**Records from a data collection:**
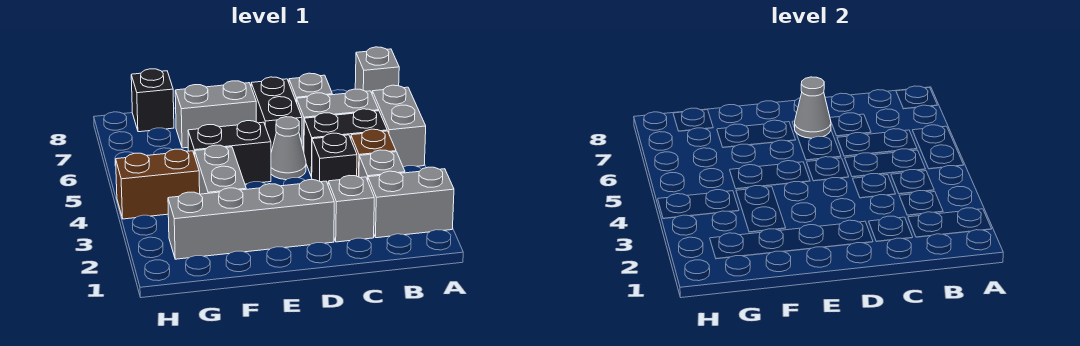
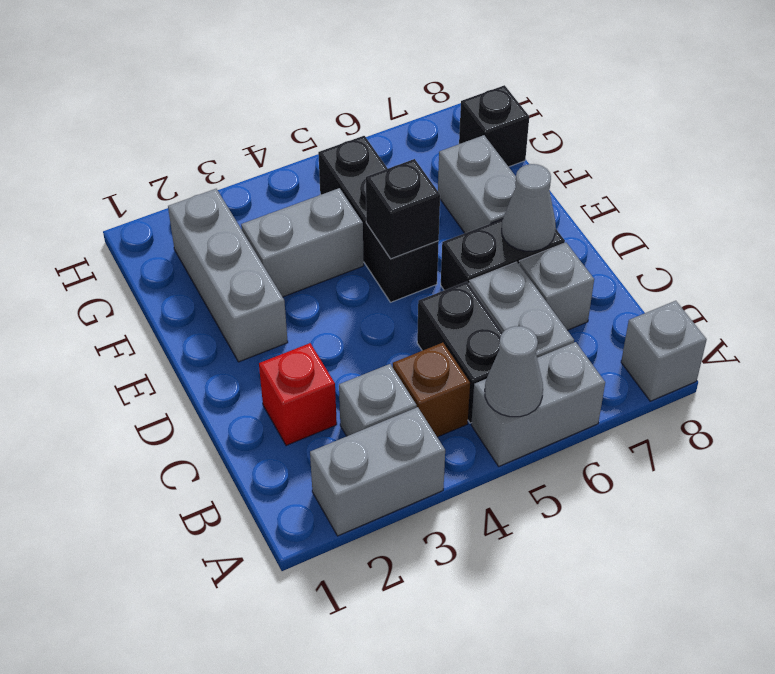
grey brick A2:B2 level 1 -> grey brick A2:A3 level 1
grey brick C2 level 1 -> red brick C2 level 1
black brick C4 level 1 -> black brick E5 level 2
grey brick D2:G2 level 1 -> grey brick E2:G2 level 1
grey cone D5 level 1 -> grey cone A5 level 2
black brick E5:F5 level 1 -> black brick E5:G5 level 1
brown brick G4:H4 level 1 -> none

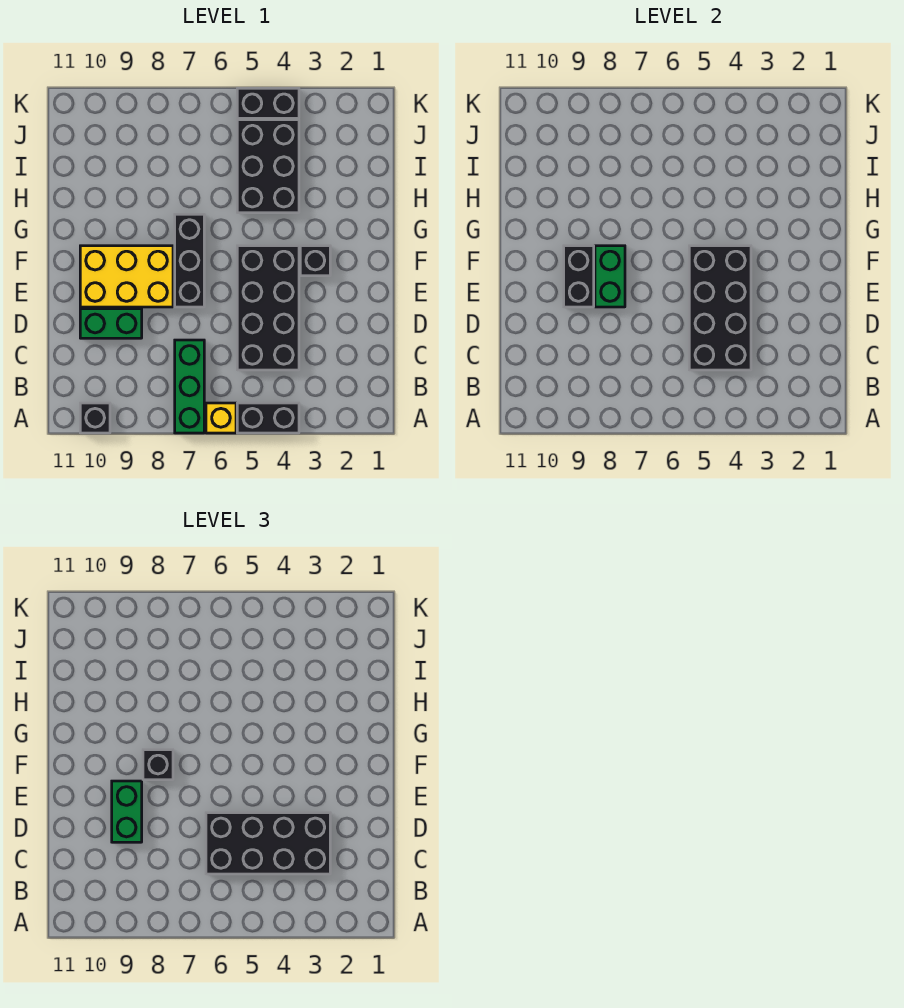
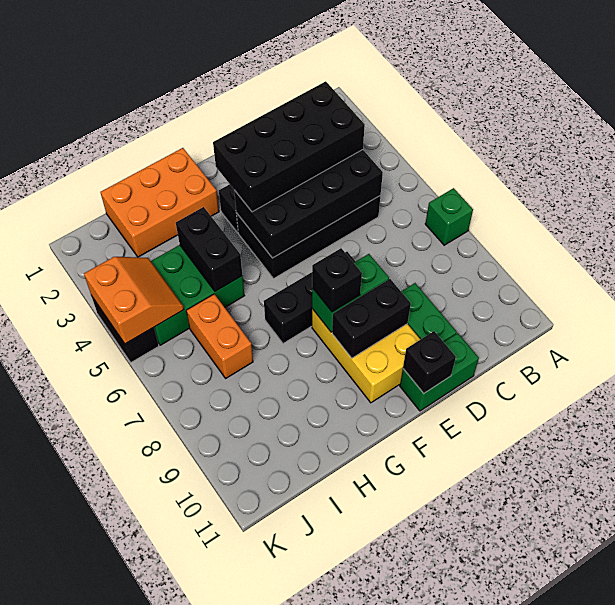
black brick A4:A5 level 1 -> black brick H4:H5 level 2
yellow brick A6 level 1 -> none
green brick A7:C7 level 1 -> green brick A7 level 1
black brick A10 level 1 -> black brick E11 level 2
black brick C3:D6 level 3 -> black brick C3:F4 level 3
green brick D9:E9 level 3 -> green brick D11:E11 level 1
none -> orange brick G1:I2 level 1
black brick H4:J5 level 1 -> green brick H4:J5 level 1
none -> orange brick I6:I7 level 1
none -> orange slope J4:K5 level 2 top K

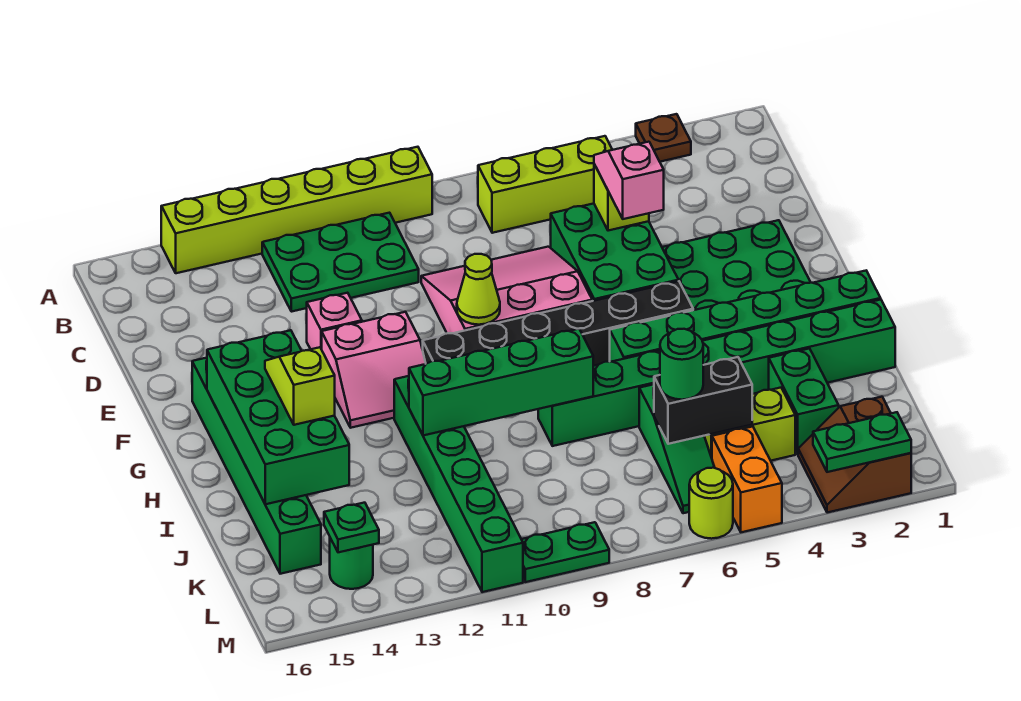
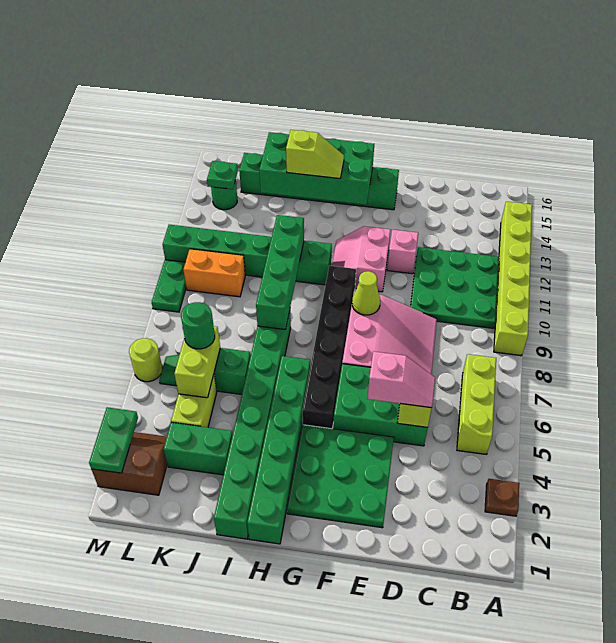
green plate B10:C12 level 1 -> green plate B10:D12 level 1
black brick K5:K6 level 2 -> lime brick K5:K6 level 2
orange brick L5:M5 level 1 -> orange brick K10:L10 level 1

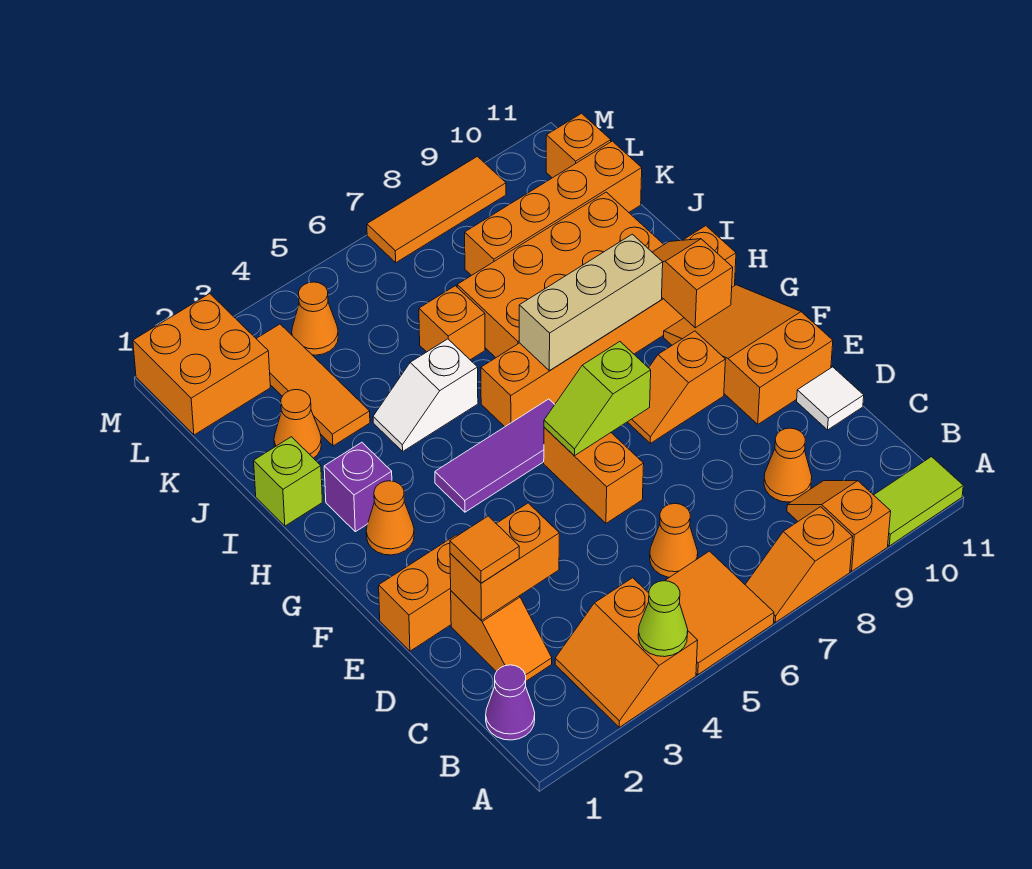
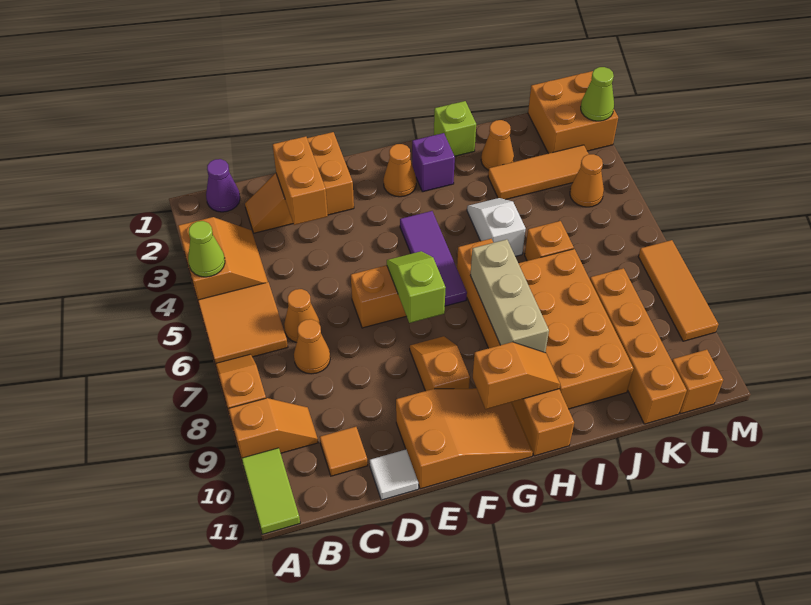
orange slope A3:B4 level 1 top 4 -> orange slope A3:B4 level 1 top A
orange cone C9 level 1 -> orange cone C7 level 1
orange tile D2 level 3 -> orange tile C10 level 1
none -> lime cone M2 level 2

**Exercise objective:**
Restate word for word every line from the top of the entries above to the line with "grey cone D5 level 1 -> grey cone A5 level 2", inclusive, and skip any pictures.

**Solution for this exercise:**
grey brick A2:B2 level 1 -> grey brick A2:A3 level 1
grey brick C2 level 1 -> red brick C2 level 1
black brick C4 level 1 -> black brick E5 level 2
grey brick D2:G2 level 1 -> grey brick E2:G2 level 1
grey cone D5 level 1 -> grey cone A5 level 2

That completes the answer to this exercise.